## WORK REQUIRED
Please repeat, exactly as written, every line from the one containing "none -> black brick F4:F6 level 2" through the last line of the records, both included, and leave out any pictures.
+++ INPUT DATA +++
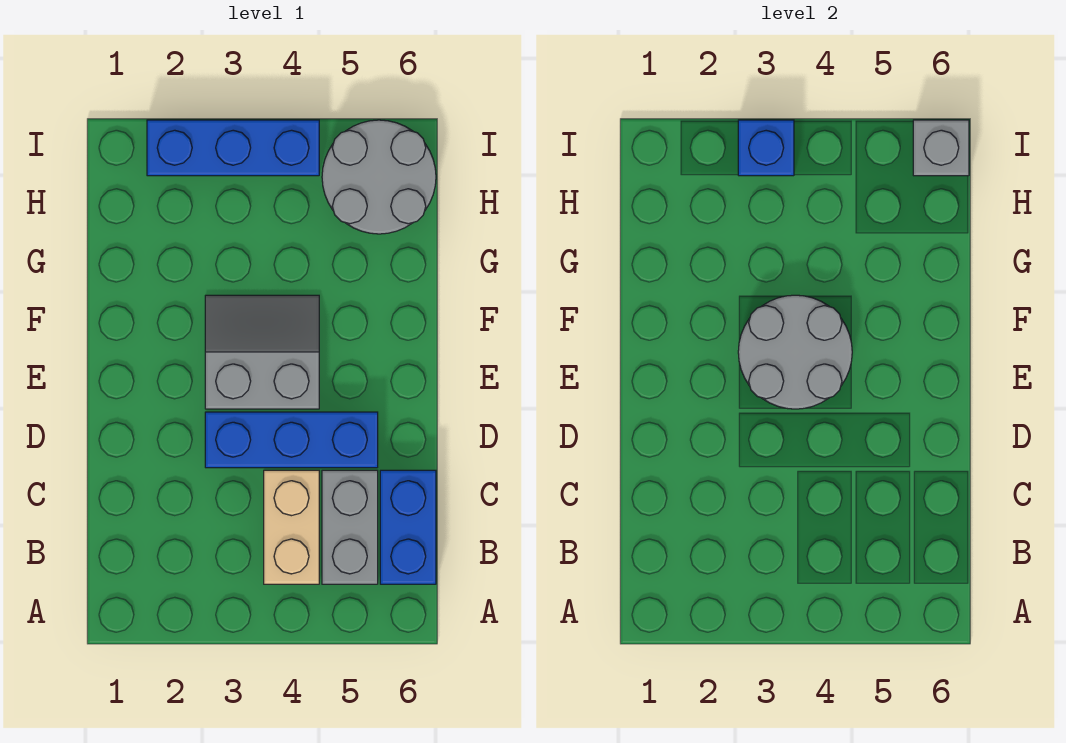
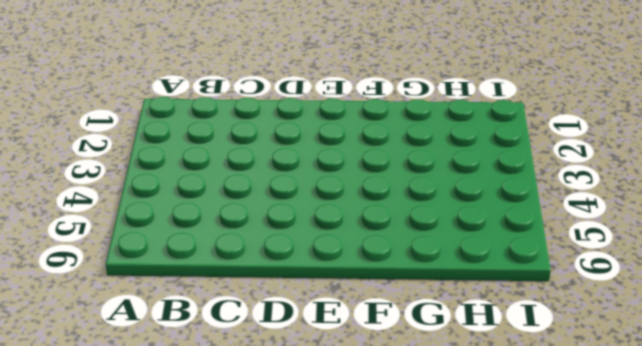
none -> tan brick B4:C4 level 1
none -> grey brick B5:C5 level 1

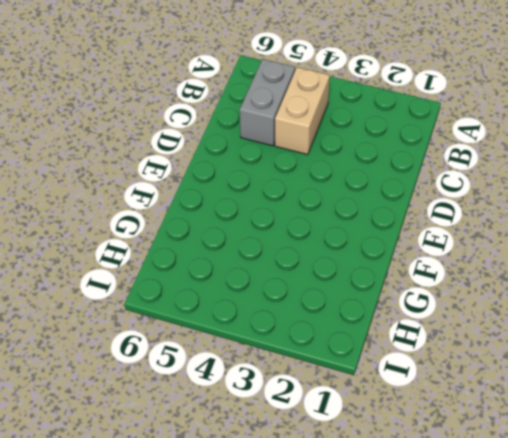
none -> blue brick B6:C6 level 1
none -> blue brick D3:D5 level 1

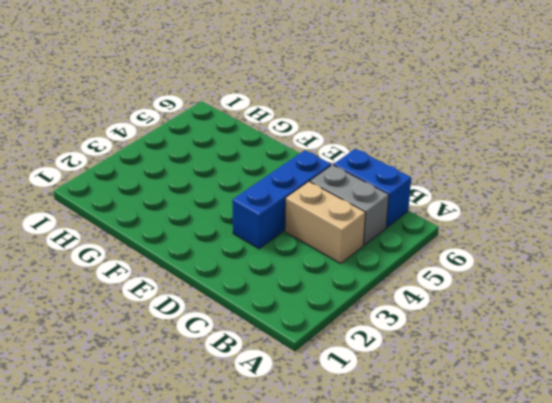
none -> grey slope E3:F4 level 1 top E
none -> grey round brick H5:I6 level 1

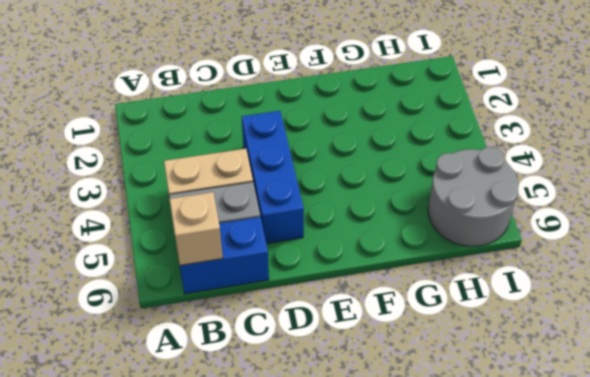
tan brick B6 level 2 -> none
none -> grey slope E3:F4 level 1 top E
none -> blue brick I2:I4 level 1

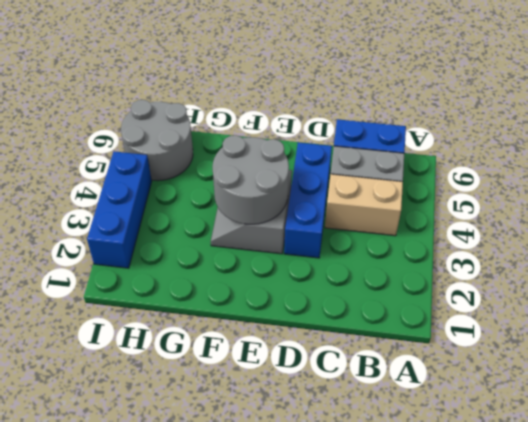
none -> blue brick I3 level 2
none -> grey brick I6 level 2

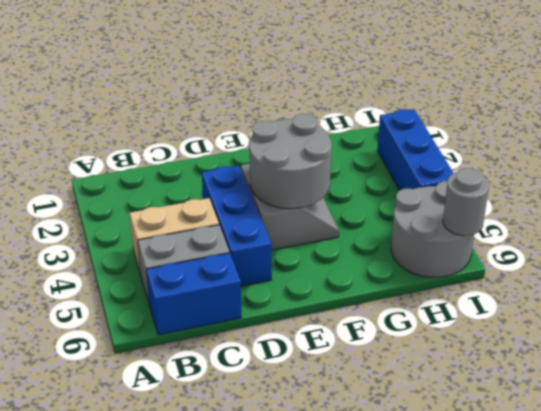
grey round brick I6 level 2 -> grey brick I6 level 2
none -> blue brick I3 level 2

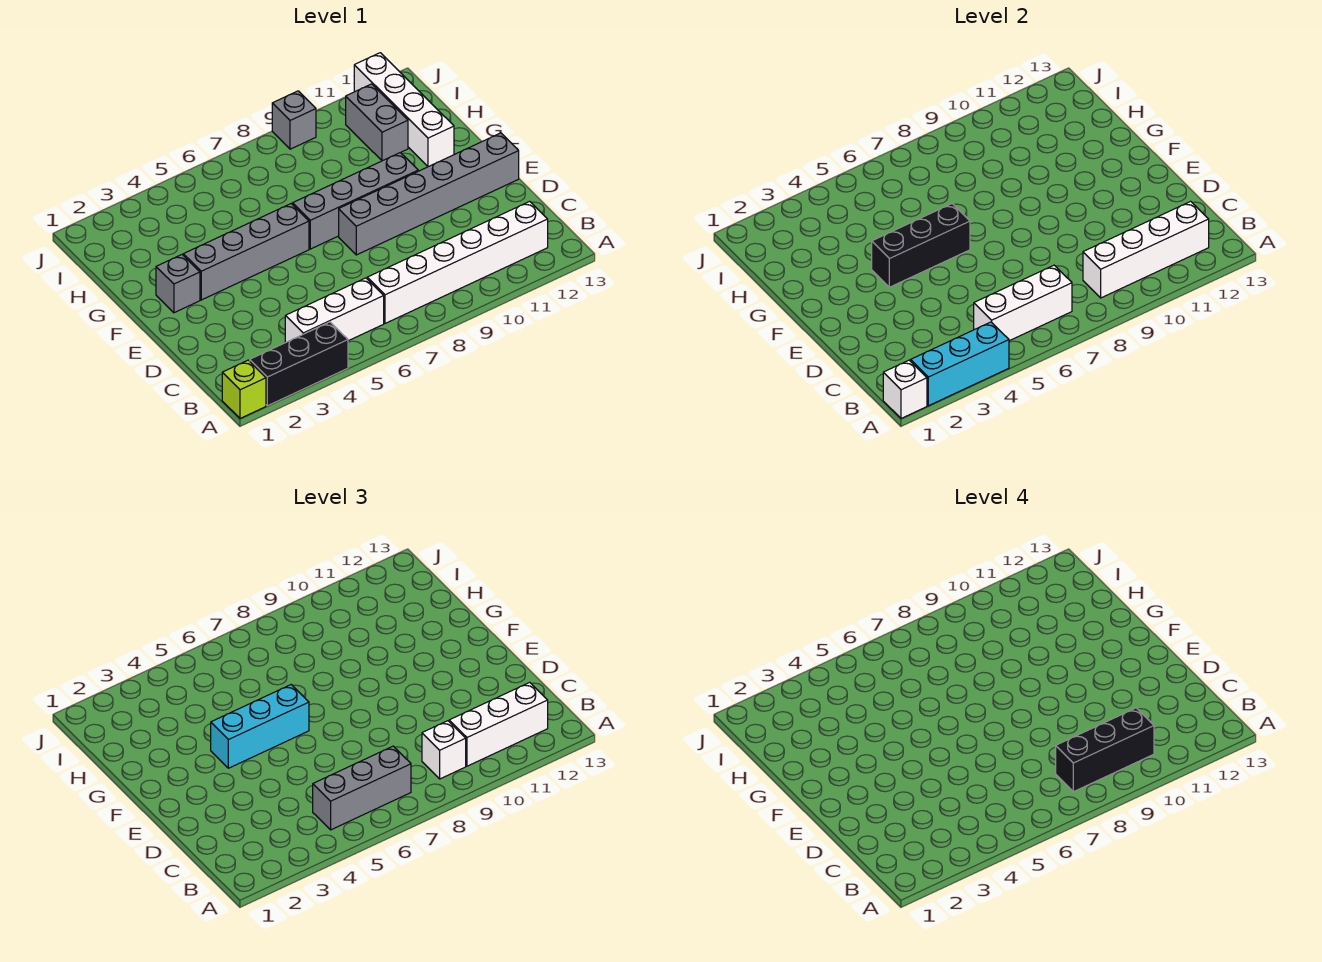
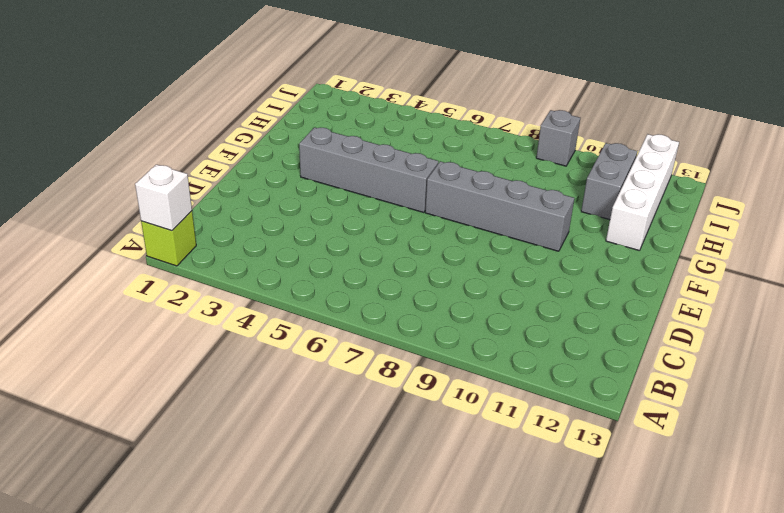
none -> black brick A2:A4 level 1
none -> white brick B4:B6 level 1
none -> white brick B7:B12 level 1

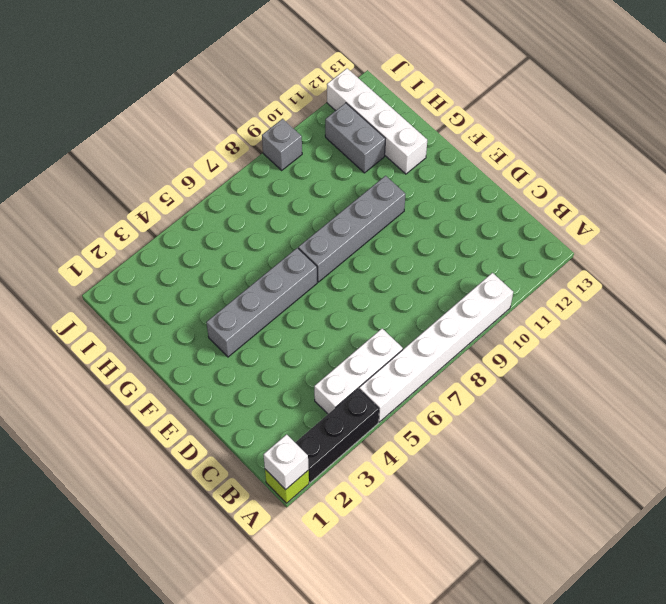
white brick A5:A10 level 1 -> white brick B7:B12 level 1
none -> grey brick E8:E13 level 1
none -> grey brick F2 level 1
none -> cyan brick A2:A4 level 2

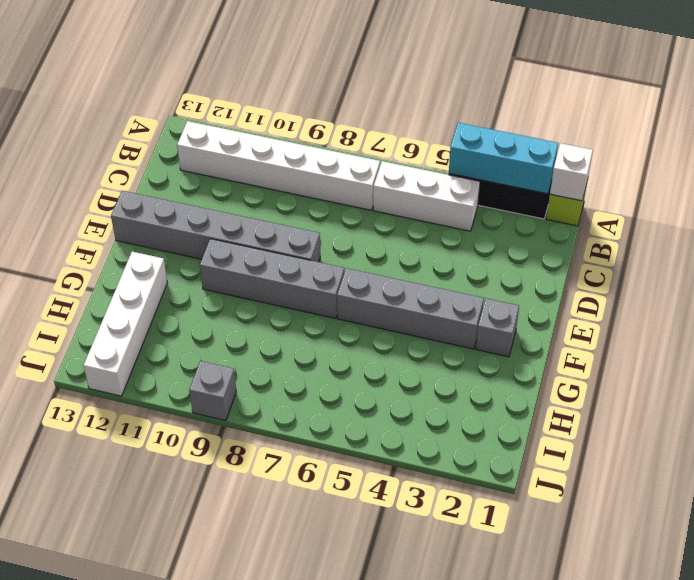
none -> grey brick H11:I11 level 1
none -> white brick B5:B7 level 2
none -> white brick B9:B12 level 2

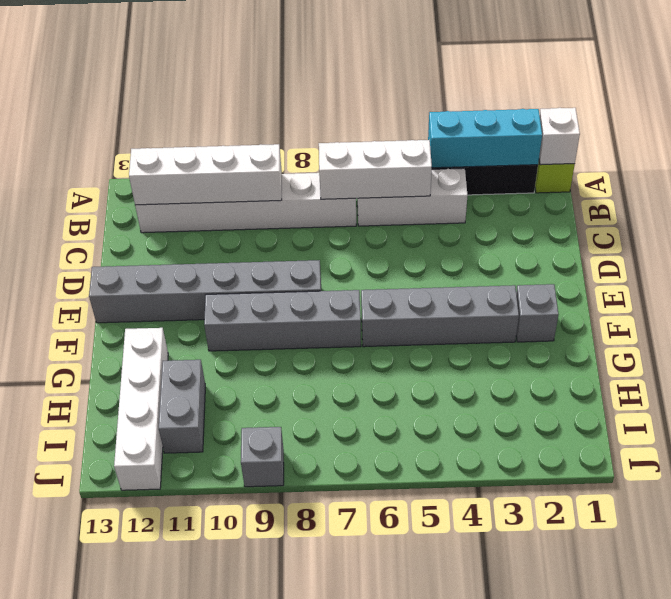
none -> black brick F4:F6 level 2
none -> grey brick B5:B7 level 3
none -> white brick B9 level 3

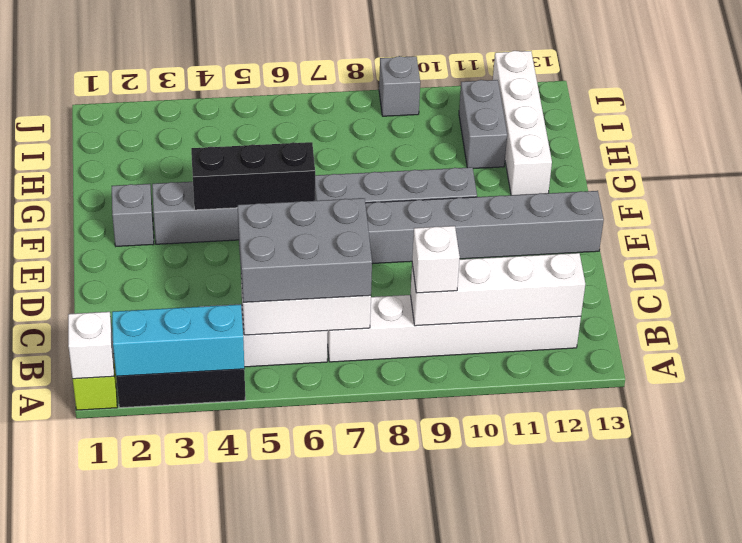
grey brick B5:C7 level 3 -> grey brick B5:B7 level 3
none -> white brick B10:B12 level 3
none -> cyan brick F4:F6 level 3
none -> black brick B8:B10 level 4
+++
## ANSWER TO THIS EXERCISE
none -> black brick F4:F6 level 2
none -> grey brick B5:B7 level 3
none -> white brick B9 level 3

grey brick B5:C7 level 3 -> grey brick B5:B7 level 3
none -> white brick B10:B12 level 3
none -> cyan brick F4:F6 level 3
none -> black brick B8:B10 level 4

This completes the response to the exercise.